The task calls for each line of the records below in which the word "ball" appears.

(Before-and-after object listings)
***

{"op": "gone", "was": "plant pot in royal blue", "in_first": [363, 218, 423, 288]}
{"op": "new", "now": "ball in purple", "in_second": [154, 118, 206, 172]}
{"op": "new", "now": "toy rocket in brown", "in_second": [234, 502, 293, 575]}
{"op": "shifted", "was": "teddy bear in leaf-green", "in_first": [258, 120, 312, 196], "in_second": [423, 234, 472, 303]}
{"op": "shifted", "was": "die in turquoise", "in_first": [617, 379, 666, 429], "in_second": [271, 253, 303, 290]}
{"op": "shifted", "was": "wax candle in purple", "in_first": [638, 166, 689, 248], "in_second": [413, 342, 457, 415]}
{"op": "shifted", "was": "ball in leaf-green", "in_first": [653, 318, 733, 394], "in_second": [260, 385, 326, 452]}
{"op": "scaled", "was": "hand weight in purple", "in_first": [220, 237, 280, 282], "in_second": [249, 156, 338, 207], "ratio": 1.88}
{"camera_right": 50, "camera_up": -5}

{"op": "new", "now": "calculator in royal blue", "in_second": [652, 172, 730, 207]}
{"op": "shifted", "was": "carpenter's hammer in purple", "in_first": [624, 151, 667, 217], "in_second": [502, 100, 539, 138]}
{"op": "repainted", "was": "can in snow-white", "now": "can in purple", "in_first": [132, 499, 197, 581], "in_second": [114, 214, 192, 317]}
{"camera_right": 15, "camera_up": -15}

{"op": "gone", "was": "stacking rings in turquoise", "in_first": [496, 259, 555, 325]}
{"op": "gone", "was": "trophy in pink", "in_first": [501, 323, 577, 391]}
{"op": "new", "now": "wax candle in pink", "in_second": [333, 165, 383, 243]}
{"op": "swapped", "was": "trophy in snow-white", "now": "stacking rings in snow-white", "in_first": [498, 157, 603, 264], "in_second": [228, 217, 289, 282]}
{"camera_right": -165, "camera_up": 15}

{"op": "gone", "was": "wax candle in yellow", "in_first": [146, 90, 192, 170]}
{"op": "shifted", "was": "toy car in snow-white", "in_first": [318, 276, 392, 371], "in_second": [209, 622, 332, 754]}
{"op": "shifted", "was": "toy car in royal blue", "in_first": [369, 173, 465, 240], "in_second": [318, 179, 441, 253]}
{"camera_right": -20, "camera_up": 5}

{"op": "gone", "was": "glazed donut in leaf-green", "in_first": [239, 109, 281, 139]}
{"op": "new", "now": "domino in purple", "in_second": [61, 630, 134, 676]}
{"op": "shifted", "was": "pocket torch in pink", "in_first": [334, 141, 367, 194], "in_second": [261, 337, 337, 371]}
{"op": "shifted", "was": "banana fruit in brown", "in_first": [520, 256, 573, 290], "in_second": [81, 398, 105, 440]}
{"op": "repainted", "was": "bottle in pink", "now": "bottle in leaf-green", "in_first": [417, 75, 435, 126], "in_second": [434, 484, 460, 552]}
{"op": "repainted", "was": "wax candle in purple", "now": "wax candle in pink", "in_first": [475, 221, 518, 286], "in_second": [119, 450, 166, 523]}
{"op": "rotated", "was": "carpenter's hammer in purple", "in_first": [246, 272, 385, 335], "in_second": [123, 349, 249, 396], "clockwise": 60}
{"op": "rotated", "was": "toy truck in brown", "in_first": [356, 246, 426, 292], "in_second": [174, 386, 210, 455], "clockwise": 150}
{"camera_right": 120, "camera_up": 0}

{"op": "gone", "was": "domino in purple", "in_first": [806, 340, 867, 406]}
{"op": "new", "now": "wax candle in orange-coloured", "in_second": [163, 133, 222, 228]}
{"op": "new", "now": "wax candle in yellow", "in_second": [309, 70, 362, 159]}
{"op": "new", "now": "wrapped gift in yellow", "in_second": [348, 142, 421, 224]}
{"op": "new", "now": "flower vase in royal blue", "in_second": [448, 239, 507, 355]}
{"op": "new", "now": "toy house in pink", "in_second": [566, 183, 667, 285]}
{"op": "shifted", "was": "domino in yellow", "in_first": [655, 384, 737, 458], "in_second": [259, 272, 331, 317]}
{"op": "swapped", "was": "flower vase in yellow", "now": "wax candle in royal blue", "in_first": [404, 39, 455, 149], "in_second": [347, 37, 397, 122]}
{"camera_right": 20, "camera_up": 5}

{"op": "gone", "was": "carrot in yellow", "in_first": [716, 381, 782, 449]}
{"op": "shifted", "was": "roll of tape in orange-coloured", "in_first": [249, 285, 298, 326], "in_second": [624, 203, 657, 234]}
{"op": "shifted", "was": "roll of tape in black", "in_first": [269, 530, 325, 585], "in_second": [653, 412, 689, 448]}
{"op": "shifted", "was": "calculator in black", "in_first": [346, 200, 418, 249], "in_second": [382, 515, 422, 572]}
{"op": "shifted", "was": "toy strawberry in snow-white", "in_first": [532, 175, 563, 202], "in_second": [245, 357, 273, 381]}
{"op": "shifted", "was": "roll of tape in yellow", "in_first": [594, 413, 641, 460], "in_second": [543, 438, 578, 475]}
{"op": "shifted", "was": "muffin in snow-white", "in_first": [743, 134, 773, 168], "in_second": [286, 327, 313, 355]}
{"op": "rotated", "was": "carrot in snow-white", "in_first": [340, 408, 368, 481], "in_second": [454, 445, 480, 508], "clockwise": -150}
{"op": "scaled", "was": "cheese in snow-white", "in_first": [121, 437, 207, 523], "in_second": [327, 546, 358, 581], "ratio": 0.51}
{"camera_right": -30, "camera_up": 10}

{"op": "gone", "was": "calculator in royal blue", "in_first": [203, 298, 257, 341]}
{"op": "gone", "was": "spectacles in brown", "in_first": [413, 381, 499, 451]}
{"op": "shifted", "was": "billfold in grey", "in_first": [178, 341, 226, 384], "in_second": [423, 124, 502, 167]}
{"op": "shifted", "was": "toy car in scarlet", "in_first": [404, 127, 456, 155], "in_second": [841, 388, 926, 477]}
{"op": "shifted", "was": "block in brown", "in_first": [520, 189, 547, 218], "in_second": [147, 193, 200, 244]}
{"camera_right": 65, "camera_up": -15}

***

Answer section:
{"op": "new", "now": "ball in purple", "in_second": [154, 118, 206, 172]}
{"op": "shifted", "was": "ball in leaf-green", "in_first": [653, 318, 733, 394], "in_second": [260, 385, 326, 452]}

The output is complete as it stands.